(Saved data entries)
·····

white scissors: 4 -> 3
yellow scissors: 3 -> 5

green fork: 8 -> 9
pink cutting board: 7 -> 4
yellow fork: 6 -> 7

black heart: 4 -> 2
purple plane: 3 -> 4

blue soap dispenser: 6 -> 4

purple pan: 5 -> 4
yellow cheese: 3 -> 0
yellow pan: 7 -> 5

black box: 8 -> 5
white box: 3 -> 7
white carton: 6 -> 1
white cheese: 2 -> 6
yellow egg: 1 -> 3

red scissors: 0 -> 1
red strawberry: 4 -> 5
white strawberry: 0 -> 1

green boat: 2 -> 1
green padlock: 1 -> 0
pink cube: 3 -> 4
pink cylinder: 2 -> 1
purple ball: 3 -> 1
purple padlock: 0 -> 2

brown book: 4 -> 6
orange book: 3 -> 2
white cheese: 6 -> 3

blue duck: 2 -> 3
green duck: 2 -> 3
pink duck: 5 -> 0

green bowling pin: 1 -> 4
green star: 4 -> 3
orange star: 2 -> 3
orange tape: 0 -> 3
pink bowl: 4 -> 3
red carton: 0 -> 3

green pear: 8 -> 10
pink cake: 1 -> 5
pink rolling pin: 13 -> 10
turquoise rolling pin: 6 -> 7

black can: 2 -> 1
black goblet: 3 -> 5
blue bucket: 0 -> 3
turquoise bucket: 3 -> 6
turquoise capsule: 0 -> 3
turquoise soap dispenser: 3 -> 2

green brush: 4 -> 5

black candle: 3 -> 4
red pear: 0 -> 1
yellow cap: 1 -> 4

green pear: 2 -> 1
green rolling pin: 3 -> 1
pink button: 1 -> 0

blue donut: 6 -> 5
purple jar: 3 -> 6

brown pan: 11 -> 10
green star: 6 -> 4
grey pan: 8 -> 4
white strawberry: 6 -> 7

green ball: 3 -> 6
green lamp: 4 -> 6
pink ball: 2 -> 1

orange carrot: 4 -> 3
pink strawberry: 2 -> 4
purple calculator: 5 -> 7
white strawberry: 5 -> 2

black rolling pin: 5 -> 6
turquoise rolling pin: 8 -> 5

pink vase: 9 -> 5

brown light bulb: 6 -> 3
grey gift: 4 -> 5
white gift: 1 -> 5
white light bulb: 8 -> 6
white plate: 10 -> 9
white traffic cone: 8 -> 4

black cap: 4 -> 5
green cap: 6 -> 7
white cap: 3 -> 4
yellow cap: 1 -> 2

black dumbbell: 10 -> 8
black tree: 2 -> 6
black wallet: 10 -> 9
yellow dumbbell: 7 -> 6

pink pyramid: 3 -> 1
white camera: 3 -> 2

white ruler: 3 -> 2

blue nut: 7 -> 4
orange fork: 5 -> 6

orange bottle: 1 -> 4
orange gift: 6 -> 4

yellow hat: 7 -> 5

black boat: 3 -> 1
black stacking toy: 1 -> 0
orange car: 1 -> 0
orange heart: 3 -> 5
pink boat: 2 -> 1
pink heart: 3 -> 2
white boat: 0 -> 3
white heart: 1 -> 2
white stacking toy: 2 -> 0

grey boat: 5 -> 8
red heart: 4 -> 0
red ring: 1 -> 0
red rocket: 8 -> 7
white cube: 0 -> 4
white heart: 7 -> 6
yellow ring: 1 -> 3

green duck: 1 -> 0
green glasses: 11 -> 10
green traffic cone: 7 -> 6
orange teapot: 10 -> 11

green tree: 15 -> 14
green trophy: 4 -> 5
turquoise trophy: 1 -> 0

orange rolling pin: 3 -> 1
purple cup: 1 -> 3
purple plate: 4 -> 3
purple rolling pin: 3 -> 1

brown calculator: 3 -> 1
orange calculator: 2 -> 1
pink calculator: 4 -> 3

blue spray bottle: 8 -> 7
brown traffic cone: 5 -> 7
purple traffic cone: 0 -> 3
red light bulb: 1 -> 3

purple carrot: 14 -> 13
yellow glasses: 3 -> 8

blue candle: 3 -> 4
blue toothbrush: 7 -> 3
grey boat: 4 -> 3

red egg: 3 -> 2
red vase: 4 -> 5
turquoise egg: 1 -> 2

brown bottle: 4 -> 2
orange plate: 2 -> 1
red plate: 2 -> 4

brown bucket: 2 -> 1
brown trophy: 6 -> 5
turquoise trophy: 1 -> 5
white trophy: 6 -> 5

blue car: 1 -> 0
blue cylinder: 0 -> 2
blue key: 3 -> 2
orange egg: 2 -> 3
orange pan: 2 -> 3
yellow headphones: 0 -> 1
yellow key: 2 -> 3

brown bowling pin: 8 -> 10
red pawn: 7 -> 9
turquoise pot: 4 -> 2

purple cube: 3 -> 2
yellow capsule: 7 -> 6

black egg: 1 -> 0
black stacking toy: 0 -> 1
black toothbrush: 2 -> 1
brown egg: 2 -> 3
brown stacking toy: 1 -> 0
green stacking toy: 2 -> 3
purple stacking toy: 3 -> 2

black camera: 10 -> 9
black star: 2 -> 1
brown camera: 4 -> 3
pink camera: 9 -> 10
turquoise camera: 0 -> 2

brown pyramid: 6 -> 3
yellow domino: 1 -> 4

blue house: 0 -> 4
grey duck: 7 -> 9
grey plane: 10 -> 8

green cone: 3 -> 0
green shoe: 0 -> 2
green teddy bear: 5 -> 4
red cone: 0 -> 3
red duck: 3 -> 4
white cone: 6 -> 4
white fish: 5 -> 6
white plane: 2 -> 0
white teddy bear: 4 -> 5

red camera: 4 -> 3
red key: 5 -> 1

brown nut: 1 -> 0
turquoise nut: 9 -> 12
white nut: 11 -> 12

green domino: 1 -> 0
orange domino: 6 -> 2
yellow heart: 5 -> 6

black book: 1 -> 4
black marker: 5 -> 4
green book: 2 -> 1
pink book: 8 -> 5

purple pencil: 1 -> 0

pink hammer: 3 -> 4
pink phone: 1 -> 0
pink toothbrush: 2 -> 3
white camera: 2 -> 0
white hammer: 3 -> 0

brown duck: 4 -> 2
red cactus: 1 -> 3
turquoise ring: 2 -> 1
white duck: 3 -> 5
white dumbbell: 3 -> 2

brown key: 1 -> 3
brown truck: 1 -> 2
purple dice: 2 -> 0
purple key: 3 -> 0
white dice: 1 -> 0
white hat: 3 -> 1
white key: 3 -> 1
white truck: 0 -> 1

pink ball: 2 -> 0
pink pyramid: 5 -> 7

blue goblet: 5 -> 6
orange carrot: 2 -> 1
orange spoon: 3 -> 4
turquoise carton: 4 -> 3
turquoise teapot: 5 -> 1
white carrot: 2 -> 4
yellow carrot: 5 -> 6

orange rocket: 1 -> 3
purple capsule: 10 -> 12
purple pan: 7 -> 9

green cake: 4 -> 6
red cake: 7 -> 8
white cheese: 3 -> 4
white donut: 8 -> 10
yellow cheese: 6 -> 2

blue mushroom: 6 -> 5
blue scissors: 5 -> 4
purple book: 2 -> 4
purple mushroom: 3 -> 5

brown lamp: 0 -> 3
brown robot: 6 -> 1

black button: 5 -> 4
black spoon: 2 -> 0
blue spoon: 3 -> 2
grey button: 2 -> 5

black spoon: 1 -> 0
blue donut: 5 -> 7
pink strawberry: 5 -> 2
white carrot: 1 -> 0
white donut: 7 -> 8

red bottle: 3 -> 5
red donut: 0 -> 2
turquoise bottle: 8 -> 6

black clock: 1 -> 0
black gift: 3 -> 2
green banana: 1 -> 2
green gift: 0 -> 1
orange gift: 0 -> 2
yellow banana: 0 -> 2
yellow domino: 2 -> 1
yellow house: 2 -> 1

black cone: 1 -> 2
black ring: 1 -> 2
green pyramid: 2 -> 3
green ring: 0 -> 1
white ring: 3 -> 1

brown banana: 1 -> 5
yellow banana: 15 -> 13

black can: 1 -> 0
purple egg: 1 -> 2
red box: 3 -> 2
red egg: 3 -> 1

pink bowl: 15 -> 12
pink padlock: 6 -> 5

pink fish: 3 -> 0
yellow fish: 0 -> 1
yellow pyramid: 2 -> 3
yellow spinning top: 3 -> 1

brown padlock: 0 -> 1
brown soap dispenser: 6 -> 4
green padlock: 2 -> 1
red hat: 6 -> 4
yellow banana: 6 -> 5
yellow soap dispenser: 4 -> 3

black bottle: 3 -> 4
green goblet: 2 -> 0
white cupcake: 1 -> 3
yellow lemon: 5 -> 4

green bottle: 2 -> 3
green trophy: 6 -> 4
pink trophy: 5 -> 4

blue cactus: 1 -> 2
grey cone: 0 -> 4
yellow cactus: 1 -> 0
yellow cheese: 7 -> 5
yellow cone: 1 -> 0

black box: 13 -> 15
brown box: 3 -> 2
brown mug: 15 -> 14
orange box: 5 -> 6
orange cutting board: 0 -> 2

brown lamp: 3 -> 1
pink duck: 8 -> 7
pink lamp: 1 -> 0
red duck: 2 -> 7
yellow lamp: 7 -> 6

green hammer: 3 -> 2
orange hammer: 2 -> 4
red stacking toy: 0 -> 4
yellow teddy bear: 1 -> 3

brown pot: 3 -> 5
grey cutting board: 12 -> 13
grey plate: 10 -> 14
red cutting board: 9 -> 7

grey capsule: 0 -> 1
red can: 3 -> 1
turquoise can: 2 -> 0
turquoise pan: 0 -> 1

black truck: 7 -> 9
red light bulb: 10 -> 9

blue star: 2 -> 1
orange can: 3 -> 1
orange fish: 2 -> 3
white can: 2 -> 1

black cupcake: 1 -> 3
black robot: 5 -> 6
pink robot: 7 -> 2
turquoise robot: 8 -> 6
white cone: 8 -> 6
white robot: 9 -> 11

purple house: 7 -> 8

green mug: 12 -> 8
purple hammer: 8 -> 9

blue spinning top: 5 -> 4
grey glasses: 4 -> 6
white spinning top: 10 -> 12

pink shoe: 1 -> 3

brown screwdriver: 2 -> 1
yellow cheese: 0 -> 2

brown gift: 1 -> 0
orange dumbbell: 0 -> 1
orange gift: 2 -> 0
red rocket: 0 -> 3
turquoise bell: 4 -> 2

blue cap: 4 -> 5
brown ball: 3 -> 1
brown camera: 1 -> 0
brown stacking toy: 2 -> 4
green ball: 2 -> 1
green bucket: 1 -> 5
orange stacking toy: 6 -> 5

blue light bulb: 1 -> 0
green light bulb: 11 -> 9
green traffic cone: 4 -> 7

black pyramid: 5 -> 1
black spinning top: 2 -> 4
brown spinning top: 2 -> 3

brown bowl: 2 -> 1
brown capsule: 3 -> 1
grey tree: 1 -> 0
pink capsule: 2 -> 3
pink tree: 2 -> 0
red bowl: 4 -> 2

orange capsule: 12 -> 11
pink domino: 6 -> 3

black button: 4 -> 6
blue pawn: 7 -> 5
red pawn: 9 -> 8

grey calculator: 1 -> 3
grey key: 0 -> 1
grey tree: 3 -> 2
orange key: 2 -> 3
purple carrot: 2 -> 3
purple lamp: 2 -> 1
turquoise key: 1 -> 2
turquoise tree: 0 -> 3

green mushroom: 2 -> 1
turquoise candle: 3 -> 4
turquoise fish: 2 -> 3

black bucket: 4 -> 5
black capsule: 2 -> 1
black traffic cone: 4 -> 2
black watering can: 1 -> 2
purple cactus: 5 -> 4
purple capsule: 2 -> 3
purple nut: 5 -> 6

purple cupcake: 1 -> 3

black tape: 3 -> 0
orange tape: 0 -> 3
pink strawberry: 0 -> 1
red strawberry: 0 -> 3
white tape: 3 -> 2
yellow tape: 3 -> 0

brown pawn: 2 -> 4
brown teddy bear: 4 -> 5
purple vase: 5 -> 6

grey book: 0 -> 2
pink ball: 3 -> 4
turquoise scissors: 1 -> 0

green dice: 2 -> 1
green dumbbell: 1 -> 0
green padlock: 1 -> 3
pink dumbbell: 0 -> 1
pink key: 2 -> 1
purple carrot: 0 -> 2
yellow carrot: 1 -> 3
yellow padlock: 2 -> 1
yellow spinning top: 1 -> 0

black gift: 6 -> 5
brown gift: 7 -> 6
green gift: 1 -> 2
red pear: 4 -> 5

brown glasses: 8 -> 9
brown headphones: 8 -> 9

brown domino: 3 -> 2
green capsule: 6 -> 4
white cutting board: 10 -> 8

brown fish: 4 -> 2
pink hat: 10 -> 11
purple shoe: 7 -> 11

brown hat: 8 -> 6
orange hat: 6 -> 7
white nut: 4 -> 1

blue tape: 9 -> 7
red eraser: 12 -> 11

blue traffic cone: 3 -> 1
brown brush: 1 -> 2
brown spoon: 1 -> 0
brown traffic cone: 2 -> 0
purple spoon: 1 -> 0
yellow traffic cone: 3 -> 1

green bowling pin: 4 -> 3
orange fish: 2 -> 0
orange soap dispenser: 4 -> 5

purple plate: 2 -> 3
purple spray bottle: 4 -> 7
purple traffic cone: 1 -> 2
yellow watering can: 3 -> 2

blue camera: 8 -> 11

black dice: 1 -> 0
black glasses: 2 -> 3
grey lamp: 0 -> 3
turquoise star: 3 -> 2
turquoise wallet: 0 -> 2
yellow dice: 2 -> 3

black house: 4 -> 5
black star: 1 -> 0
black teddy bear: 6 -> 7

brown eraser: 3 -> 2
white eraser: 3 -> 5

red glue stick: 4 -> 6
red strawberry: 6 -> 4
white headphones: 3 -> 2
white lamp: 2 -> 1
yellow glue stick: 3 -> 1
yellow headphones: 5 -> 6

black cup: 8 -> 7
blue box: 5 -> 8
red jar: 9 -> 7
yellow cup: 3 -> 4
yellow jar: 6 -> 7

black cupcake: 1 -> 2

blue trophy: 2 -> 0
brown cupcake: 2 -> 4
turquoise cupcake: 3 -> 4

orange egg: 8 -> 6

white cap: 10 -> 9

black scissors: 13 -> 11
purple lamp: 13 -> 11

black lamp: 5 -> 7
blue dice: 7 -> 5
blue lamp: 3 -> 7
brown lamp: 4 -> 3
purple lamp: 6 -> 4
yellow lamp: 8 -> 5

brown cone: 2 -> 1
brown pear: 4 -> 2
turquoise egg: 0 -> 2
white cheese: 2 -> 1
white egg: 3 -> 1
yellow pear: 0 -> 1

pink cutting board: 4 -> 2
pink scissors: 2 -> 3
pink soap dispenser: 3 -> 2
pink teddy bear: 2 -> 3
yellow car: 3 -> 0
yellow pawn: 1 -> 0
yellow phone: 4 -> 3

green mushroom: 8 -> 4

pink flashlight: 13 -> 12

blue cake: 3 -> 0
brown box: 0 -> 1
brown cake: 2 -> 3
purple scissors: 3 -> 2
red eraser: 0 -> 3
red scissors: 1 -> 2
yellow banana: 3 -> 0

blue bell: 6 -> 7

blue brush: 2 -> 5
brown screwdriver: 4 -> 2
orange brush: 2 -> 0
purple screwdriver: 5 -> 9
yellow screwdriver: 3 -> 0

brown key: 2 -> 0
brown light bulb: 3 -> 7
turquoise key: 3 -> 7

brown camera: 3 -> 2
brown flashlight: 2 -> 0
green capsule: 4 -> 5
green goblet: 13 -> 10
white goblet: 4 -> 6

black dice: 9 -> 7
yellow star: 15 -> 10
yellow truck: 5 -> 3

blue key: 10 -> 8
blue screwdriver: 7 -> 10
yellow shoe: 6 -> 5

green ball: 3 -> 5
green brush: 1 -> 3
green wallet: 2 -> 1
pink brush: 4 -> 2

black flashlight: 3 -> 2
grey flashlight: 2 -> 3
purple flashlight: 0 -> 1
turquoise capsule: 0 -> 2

·····

*Assigned task*
Transcribe the records above exactly, beginning at the line that contains "white traffic cone: 8 -> 4" and ending with the line that contains "green glasses: 11 -> 10", both included, and nothing else.

*Answer to the exercise*
white traffic cone: 8 -> 4

black cap: 4 -> 5
green cap: 6 -> 7
white cap: 3 -> 4
yellow cap: 1 -> 2

black dumbbell: 10 -> 8
black tree: 2 -> 6
black wallet: 10 -> 9
yellow dumbbell: 7 -> 6

pink pyramid: 3 -> 1
white camera: 3 -> 2

white ruler: 3 -> 2

blue nut: 7 -> 4
orange fork: 5 -> 6

orange bottle: 1 -> 4
orange gift: 6 -> 4

yellow hat: 7 -> 5

black boat: 3 -> 1
black stacking toy: 1 -> 0
orange car: 1 -> 0
orange heart: 3 -> 5
pink boat: 2 -> 1
pink heart: 3 -> 2
white boat: 0 -> 3
white heart: 1 -> 2
white stacking toy: 2 -> 0

grey boat: 5 -> 8
red heart: 4 -> 0
red ring: 1 -> 0
red rocket: 8 -> 7
white cube: 0 -> 4
white heart: 7 -> 6
yellow ring: 1 -> 3

green duck: 1 -> 0
green glasses: 11 -> 10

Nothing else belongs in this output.